[Extracted data entries]
——

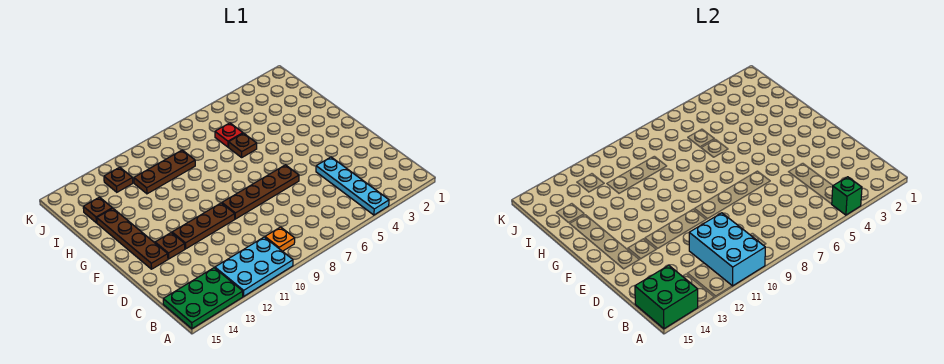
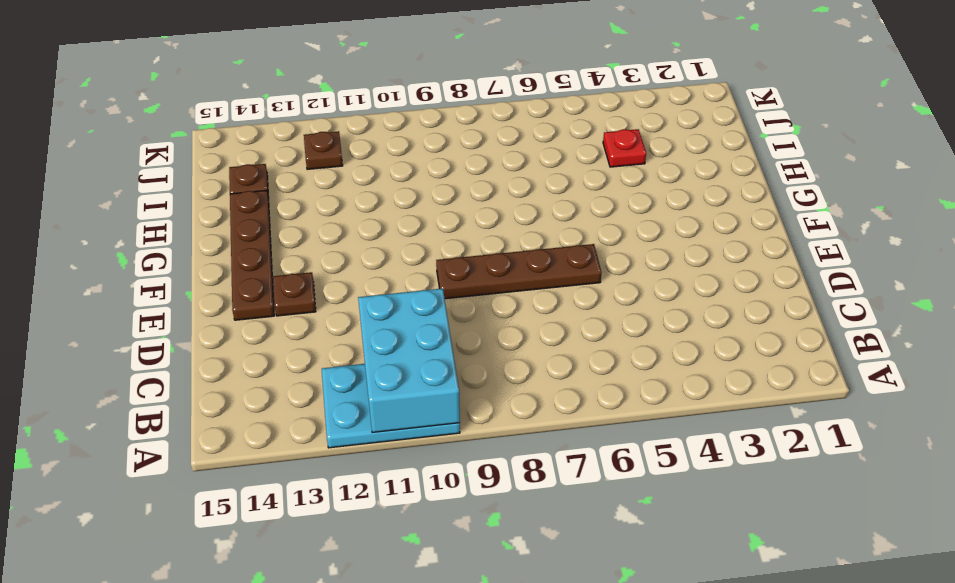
red plate I4 level 1 -> red plate I6 level 1
none -> cyan plate A4:D4 level 1
none -> green plate A13:B15 level 1
none -> orange plate B9 level 1

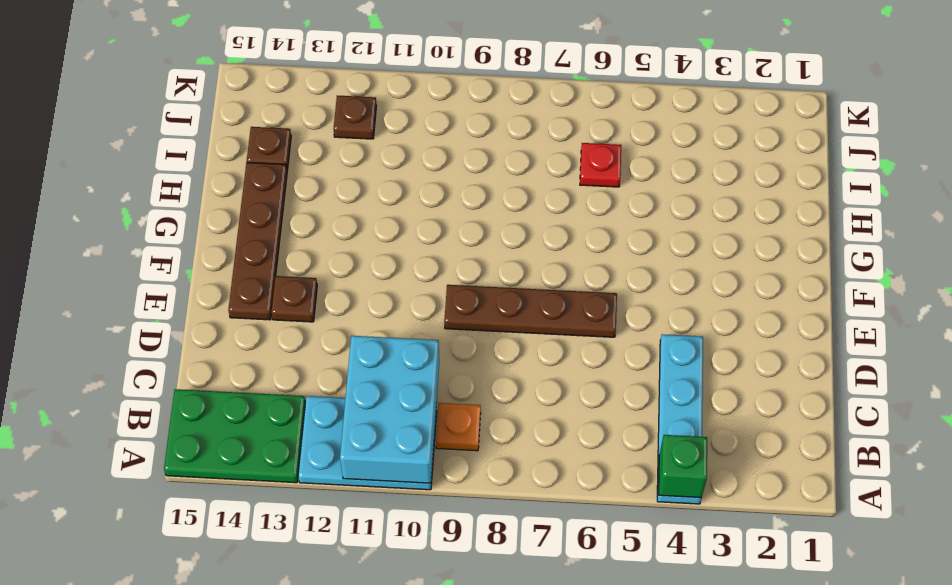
none -> brown plate E10:E12 level 1
none -> brown plate H6 level 1
none -> brown plate I9:I11 level 1

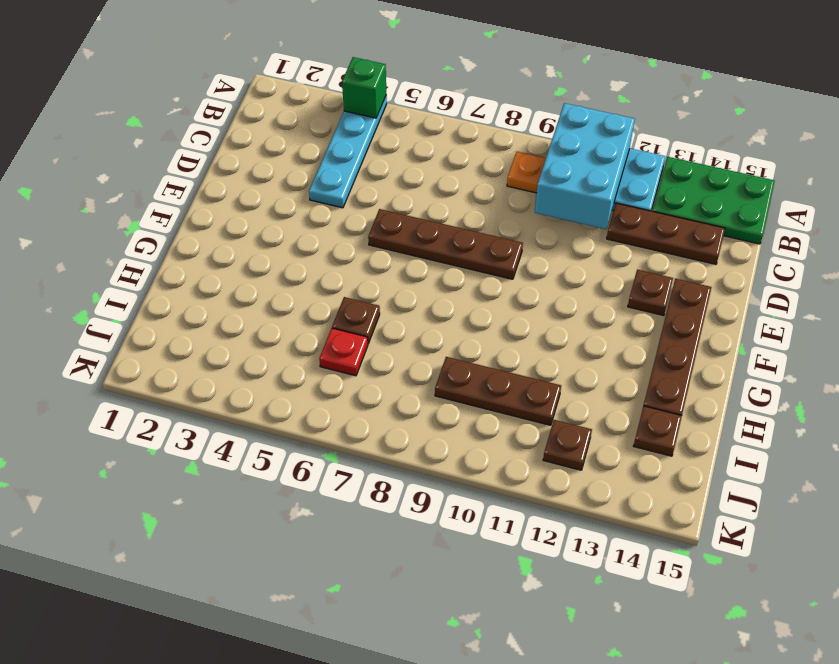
brown plate C12:C14 level 1 -> brown plate E10:E12 level 1
none -> green brick A14:B15 level 2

——

Extract every line of the records above that contains the word "green".

none -> green plate A13:B15 level 1
none -> green brick A14:B15 level 2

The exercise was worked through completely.